_GOAL OF THE EXERCISE_
All entries below are to be set down again exactly as given.

_DATA IN THIS EXERCISE_
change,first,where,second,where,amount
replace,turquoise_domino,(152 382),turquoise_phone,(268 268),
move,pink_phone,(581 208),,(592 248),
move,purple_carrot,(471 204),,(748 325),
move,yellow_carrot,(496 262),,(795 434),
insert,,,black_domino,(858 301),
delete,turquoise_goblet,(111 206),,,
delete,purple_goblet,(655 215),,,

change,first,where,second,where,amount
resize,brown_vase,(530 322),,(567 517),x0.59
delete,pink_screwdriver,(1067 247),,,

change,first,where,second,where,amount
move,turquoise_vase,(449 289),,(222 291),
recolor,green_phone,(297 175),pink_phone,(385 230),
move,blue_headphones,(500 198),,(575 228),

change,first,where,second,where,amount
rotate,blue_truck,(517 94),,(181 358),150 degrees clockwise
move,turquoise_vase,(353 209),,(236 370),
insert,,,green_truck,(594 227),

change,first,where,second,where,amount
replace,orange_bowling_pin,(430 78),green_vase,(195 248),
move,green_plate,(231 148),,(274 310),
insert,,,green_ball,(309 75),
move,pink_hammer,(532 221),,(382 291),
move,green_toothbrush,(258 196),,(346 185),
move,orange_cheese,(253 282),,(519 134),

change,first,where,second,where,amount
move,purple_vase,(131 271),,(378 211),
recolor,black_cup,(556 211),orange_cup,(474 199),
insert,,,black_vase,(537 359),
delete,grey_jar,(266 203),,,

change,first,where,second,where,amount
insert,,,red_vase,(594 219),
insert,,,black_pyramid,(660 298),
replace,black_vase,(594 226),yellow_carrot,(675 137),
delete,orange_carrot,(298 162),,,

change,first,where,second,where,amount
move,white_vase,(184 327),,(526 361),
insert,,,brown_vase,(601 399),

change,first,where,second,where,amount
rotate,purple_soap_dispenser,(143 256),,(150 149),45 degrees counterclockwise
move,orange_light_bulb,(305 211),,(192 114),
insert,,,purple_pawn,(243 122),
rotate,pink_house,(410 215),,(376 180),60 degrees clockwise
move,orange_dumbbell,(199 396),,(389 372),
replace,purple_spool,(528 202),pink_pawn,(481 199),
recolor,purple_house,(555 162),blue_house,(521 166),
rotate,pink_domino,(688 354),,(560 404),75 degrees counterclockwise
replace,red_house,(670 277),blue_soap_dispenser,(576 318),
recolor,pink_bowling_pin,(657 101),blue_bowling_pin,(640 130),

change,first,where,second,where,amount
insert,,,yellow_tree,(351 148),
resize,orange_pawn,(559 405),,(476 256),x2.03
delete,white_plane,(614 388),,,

_SOLUTION_
change,first,where,second,where,amount
replace,turquoise_domino,(152 382),turquoise_phone,(268 268),
move,pink_phone,(581 208),,(592 248),
move,purple_carrot,(471 204),,(748 325),
move,yellow_carrot,(496 262),,(795 434),
insert,,,black_domino,(858 301),
delete,turquoise_goblet,(111 206),,,
delete,purple_goblet,(655 215),,,

change,first,where,second,where,amount
resize,brown_vase,(530 322),,(567 517),x0.59
delete,pink_screwdriver,(1067 247),,,

change,first,where,second,where,amount
move,turquoise_vase,(449 289),,(222 291),
recolor,green_phone,(297 175),pink_phone,(385 230),
move,blue_headphones,(500 198),,(575 228),

change,first,where,second,where,amount
rotate,blue_truck,(517 94),,(181 358),150 degrees clockwise
move,turquoise_vase,(353 209),,(236 370),
insert,,,green_truck,(594 227),

change,first,where,second,where,amount
replace,orange_bowling_pin,(430 78),green_vase,(195 248),
move,green_plate,(231 148),,(274 310),
insert,,,green_ball,(309 75),
move,pink_hammer,(532 221),,(382 291),
move,green_toothbrush,(258 196),,(346 185),
move,orange_cheese,(253 282),,(519 134),

change,first,where,second,where,amount
move,purple_vase,(131 271),,(378 211),
recolor,black_cup,(556 211),orange_cup,(474 199),
insert,,,black_vase,(537 359),
delete,grey_jar,(266 203),,,

change,first,where,second,where,amount
insert,,,red_vase,(594 219),
insert,,,black_pyramid,(660 298),
replace,black_vase,(594 226),yellow_carrot,(675 137),
delete,orange_carrot,(298 162),,,

change,first,where,second,where,amount
move,white_vase,(184 327),,(526 361),
insert,,,brown_vase,(601 399),

change,first,where,second,where,amount
rotate,purple_soap_dispenser,(143 256),,(150 149),45 degrees counterclockwise
move,orange_light_bulb,(305 211),,(192 114),
insert,,,purple_pawn,(243 122),
rotate,pink_house,(410 215),,(376 180),60 degrees clockwise
move,orange_dumbbell,(199 396),,(389 372),
replace,purple_spool,(528 202),pink_pawn,(481 199),
recolor,purple_house,(555 162),blue_house,(521 166),
rotate,pink_domino,(688 354),,(560 404),75 degrees counterclockwise
replace,red_house,(670 277),blue_soap_dispenser,(576 318),
recolor,pink_bowling_pin,(657 101),blue_bowling_pin,(640 130),

change,first,where,second,where,amount
insert,,,yellow_tree,(351 148),
resize,orange_pawn,(559 405),,(476 256),x2.03
delete,white_plane,(614 388),,,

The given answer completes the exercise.